> AVAILABLE DATA

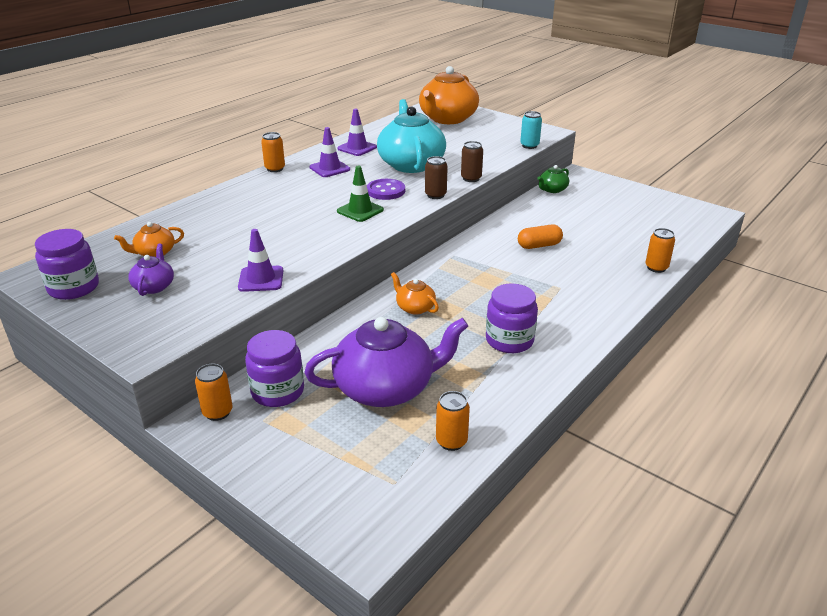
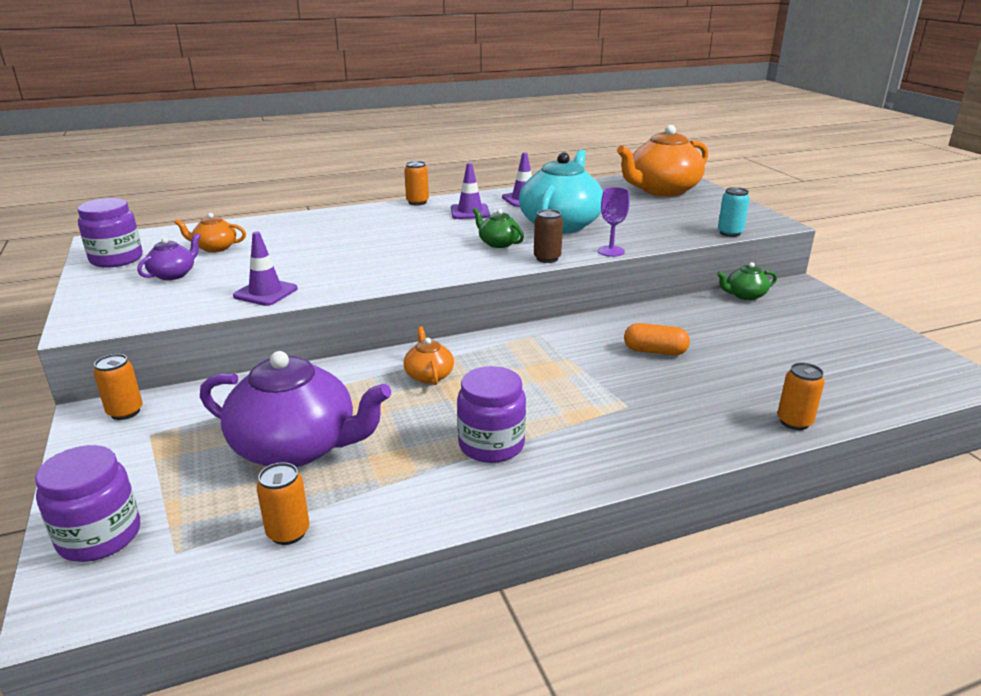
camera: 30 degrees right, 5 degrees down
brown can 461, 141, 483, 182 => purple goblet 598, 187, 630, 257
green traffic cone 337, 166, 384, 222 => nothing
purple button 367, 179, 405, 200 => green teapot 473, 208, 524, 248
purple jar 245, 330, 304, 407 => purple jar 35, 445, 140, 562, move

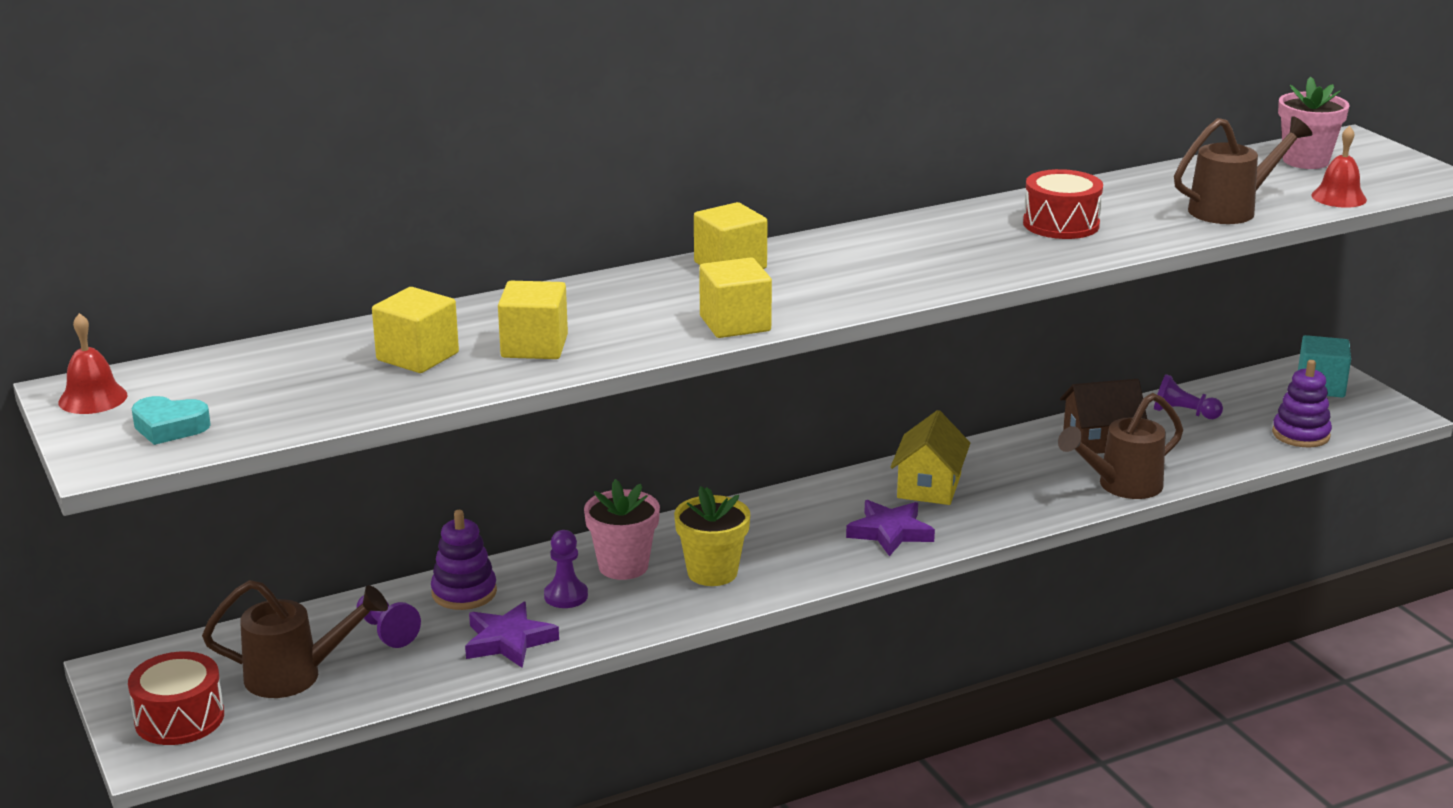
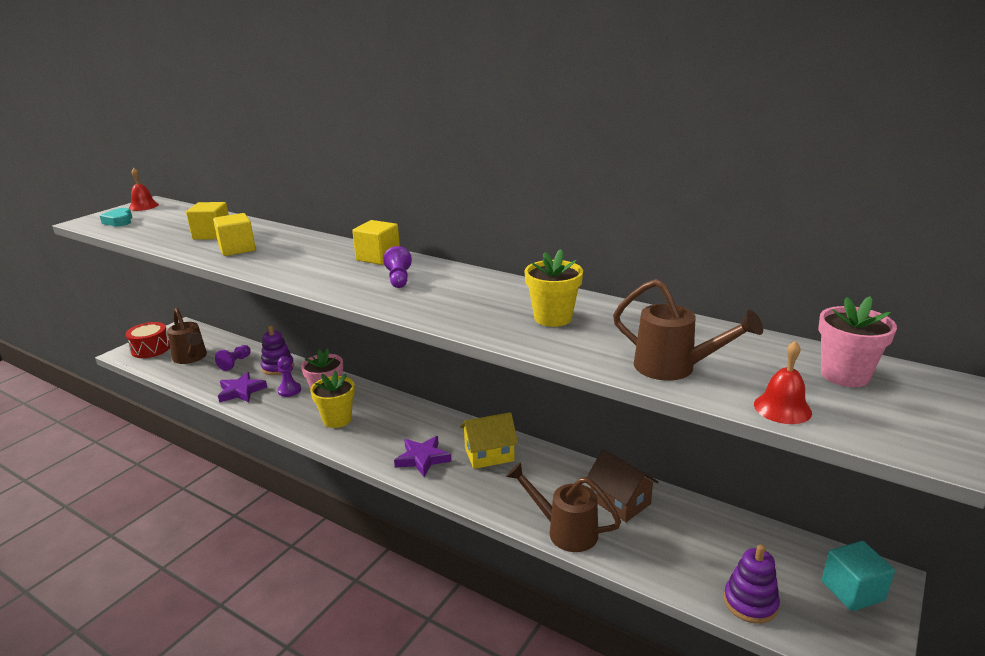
camera: 60 degrees right, 0 degrees up
red drum 1023, 169, 1103, 239 => yellow flower pot 525, 249, 583, 327
yellow cube 699, 257, 772, 338 => nothing
purple pawn 1154, 374, 1223, 419 => purple pawn 383, 246, 412, 288, move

> ASSIGNMENT
If an entry contains an image, please omit that image and print everything else verbatim.

> EXERCISE RESPONSE
camera: 30 degrees right, 5 degrees down
brown can 461, 141, 483, 182 => purple goblet 598, 187, 630, 257
green traffic cone 337, 166, 384, 222 => nothing
purple button 367, 179, 405, 200 => green teapot 473, 208, 524, 248
purple jar 245, 330, 304, 407 => purple jar 35, 445, 140, 562, move

camera: 60 degrees right, 0 degrees up
red drum 1023, 169, 1103, 239 => yellow flower pot 525, 249, 583, 327
yellow cube 699, 257, 772, 338 => nothing
purple pawn 1154, 374, 1223, 419 => purple pawn 383, 246, 412, 288, move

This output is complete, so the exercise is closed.